## What is needed
Produce exactly the lines starting at the one containing "(285, 236) = (752, 507): purple" and ending at the last line of the material, with nothing added.

## Recorded information
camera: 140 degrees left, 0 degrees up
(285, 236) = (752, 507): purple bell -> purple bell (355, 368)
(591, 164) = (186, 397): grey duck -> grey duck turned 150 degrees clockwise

## Problem solution
(285, 236) = (752, 507): purple bell -> purple bell (355, 368)
(591, 164) = (186, 397): grey duck -> grey duck turned 150 degrees clockwise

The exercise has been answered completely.